==== MATERIAL PROVIDED
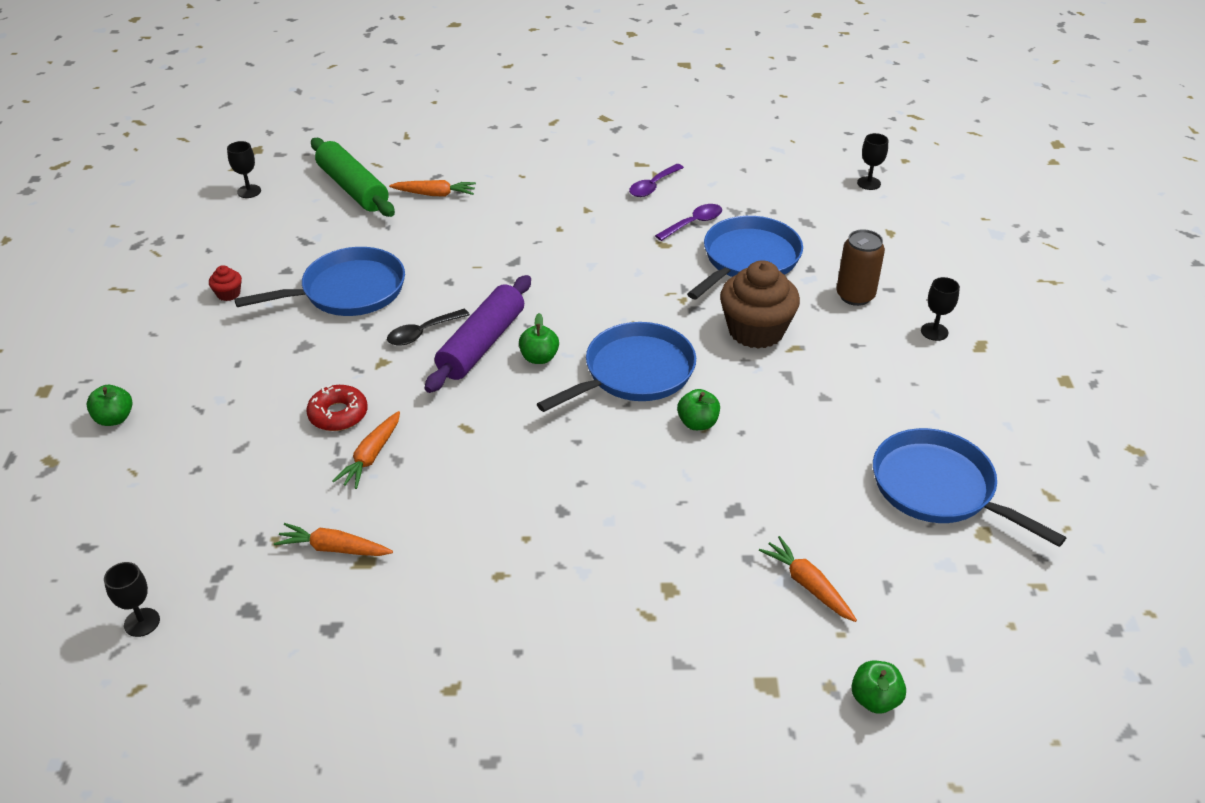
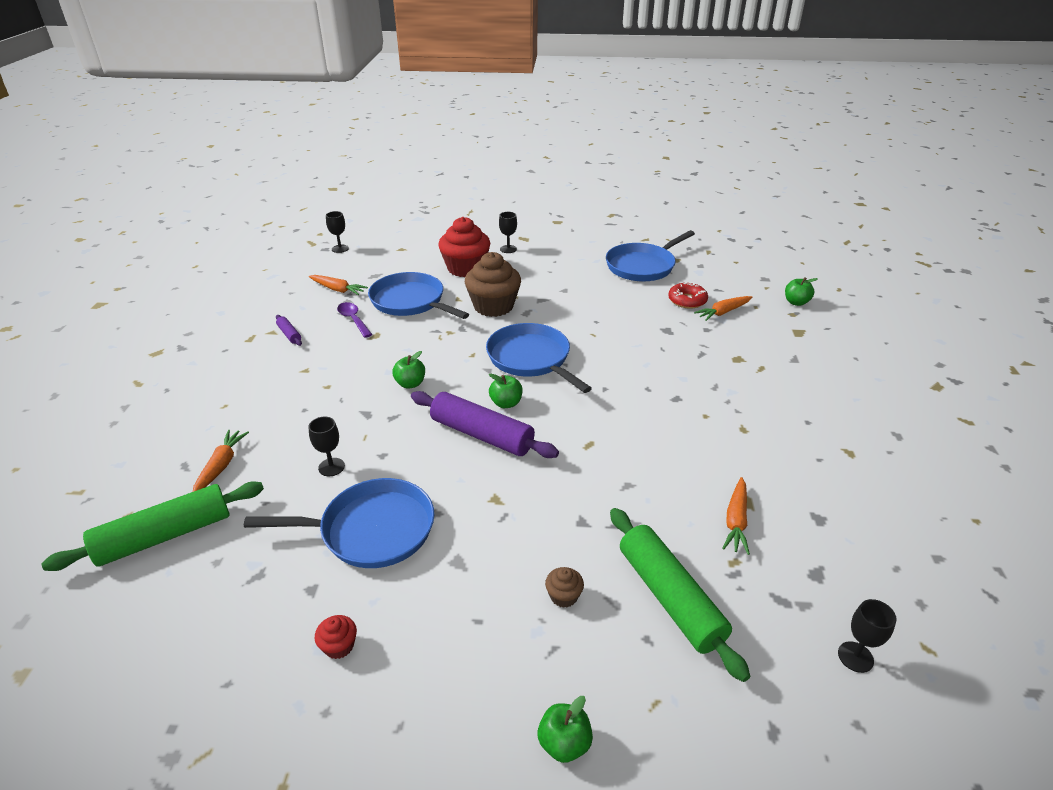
camera: 85 degrees left, 5 degrees down
black goblet [227,141,261,198] -> black goblet moved to [308,416,345,476]
blue pan [234,247,405,316] -> blue pan turned 105 degrees clockwise [244,478,435,568]
red donut [306,384,368,431] -> red donut moved to [668,282,708,309]
orange carrot [333,411,400,489] -> orange carrot moved to [309,275,368,295]
black spoon [387,309,470,346] -> none
purple spoon [629,164,684,197] -> purple rolling pin [276,315,302,346]
green apple [677,389,720,430] -> green apple moved to [392,351,425,388]
brown can [837,229,885,306] -> red cupcake [438,217,490,277]
none -> brown cupcake [545,567,584,608]
none -> green rolling pin [610,508,750,682]

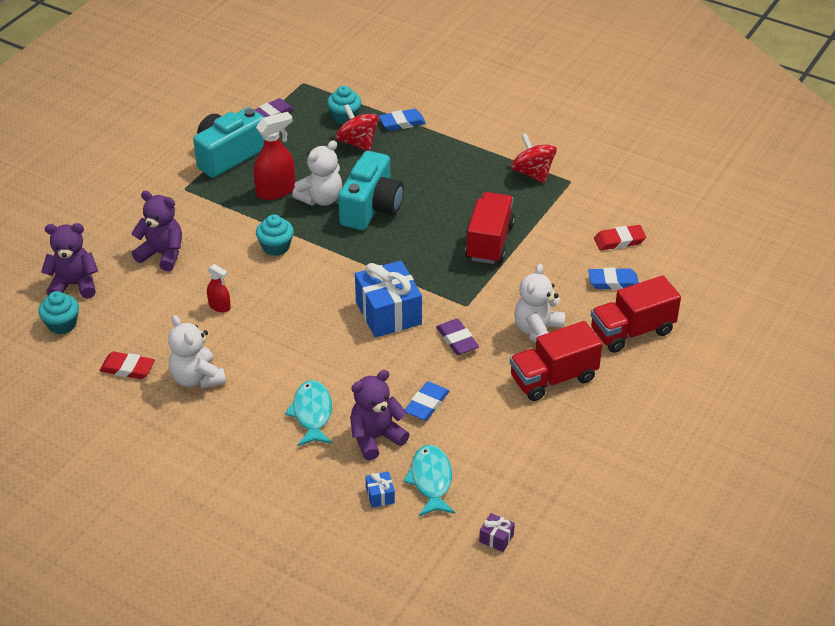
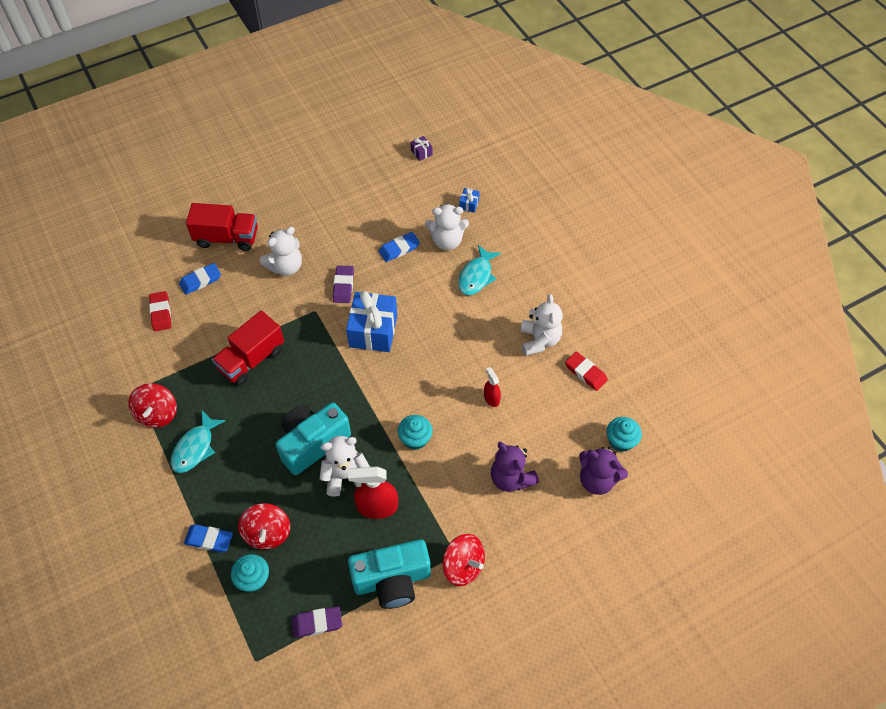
camera: 150 degrees left, 15 degrees up
purple teddy bear [350,370,410,460] -> white teddy bear [425,204,469,250]
turquoise fish [403,445,455,516] -> turquoise fish moved to [171,411,226,473]
red truck [510,321,602,401] -> none
blue eraser [588,268,639,290] -> blue eraser turned 60 degrees counterclockwise [179,263,221,295]
red eraser [594,225,646,251] -> red eraser turned 60 degrees clockwise [149,291,171,331]
none -> red spinning top [442,534,485,586]

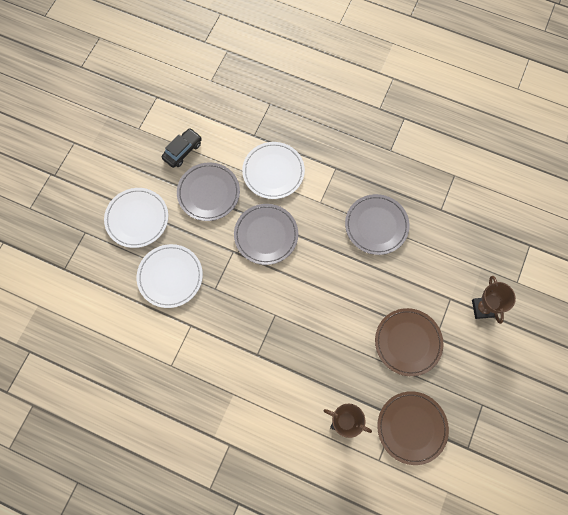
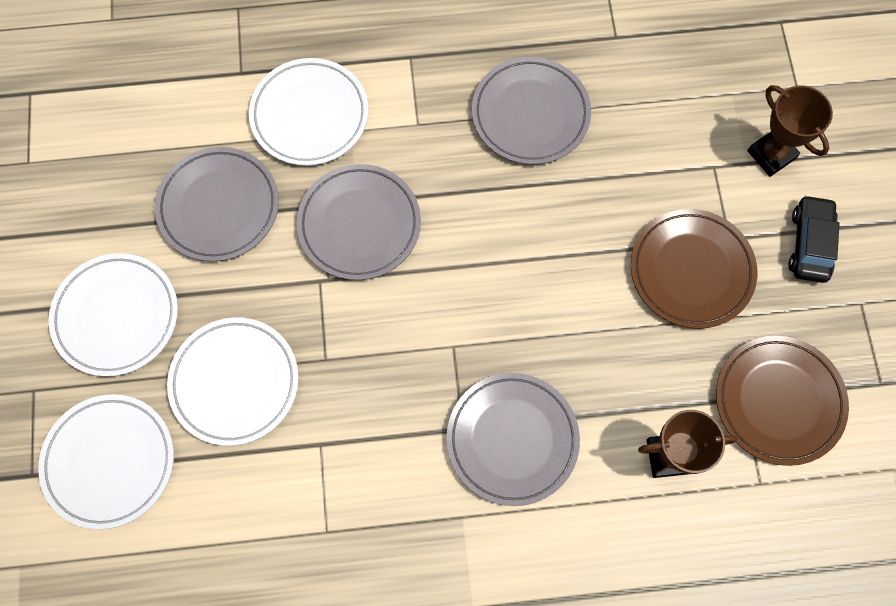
camera: 30 degrees left, 0 degrees up
black car [162,128,202,168] -> black car moved to [788,195,840,283]
none -> white plate [38,394,174,529]
none -> grey plate [447,373,580,506]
========
** ASSIGNMENT **
Across the records above, in how many lines does the string "brown" appear? Reply with the figure alone.

** RESULT FOR THIS EXERCISE **
2